**Dataset records:**
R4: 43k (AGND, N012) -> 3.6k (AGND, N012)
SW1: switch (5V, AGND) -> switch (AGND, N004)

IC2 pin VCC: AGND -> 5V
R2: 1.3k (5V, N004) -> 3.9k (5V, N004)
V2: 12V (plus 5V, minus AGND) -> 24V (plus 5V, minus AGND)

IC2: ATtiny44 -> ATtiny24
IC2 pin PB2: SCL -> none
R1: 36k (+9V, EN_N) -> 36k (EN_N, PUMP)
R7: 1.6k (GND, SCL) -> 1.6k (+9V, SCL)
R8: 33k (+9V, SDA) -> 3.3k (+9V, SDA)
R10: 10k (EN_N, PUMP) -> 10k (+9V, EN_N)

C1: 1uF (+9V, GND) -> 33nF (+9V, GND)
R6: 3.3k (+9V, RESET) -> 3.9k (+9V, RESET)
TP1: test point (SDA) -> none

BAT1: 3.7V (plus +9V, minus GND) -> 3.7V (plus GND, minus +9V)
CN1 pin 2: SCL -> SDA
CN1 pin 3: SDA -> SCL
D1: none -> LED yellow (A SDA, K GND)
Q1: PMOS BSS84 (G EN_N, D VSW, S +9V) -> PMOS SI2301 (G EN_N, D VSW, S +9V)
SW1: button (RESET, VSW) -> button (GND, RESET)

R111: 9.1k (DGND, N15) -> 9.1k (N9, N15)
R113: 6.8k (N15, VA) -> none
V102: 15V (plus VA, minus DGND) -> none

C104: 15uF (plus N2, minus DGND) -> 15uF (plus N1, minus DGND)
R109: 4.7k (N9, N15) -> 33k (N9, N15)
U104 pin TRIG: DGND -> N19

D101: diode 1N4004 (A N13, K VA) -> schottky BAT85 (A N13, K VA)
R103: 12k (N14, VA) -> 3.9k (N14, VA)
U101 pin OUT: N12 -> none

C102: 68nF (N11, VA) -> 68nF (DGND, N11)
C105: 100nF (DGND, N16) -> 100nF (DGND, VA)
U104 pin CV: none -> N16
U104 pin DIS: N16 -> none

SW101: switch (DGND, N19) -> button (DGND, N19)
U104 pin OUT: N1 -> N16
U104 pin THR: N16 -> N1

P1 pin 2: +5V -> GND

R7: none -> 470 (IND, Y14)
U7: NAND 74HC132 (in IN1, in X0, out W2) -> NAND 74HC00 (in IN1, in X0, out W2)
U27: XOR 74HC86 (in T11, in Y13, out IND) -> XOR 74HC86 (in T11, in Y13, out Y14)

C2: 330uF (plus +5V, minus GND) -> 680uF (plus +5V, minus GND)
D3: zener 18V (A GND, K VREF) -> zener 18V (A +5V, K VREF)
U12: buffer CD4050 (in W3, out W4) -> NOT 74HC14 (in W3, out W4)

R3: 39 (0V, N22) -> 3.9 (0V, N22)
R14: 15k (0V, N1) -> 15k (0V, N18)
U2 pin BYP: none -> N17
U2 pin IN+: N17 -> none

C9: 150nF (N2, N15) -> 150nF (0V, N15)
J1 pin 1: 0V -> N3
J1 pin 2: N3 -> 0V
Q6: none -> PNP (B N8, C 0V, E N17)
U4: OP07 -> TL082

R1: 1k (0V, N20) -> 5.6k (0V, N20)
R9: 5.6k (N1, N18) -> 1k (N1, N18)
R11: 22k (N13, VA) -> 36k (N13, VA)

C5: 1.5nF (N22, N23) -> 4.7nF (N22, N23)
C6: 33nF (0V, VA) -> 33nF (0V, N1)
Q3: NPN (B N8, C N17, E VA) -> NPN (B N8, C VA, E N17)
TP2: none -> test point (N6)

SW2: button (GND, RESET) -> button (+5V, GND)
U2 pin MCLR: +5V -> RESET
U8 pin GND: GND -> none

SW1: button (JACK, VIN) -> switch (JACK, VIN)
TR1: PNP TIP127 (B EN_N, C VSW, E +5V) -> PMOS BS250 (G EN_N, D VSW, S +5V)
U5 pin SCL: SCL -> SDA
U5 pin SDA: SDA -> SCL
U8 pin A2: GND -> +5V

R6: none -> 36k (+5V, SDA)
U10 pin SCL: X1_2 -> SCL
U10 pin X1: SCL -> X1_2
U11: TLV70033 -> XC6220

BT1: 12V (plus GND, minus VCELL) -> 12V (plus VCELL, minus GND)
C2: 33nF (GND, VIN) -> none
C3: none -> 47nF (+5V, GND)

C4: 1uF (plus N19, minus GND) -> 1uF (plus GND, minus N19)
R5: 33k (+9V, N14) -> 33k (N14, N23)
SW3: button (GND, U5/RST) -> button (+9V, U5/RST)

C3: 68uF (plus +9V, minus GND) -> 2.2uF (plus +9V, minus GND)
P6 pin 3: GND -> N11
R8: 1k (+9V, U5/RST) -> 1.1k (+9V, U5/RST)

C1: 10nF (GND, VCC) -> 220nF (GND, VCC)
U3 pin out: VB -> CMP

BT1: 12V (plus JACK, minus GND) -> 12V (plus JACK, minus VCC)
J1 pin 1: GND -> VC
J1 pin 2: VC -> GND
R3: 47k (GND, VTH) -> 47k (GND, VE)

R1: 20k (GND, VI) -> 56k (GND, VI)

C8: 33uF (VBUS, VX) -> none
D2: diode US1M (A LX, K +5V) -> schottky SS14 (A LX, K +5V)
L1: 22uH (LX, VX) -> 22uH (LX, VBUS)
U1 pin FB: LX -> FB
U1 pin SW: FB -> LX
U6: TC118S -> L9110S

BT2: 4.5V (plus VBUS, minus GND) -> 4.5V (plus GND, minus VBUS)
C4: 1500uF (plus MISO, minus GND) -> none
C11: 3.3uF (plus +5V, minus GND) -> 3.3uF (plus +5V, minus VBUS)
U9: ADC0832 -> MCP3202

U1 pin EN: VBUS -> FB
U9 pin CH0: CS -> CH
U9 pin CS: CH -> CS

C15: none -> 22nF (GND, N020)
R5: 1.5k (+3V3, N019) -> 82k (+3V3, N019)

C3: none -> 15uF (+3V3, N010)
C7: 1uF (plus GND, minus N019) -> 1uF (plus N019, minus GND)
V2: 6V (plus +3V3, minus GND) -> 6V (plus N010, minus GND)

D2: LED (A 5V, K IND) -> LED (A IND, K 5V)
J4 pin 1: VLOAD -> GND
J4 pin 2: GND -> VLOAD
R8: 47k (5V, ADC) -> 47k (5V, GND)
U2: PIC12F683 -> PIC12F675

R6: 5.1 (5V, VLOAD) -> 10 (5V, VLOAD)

**The task:** When a line in the records above holds "VBUS", that line is to be reported.

**Answer area:**
C8: 33uF (VBUS, VX) -> none
L1: 22uH (LX, VX) -> 22uH (LX, VBUS)
BT2: 4.5V (plus VBUS, minus GND) -> 4.5V (plus GND, minus VBUS)
C11: 3.3uF (plus +5V, minus GND) -> 3.3uF (plus +5V, minus VBUS)
U1 pin EN: VBUS -> FB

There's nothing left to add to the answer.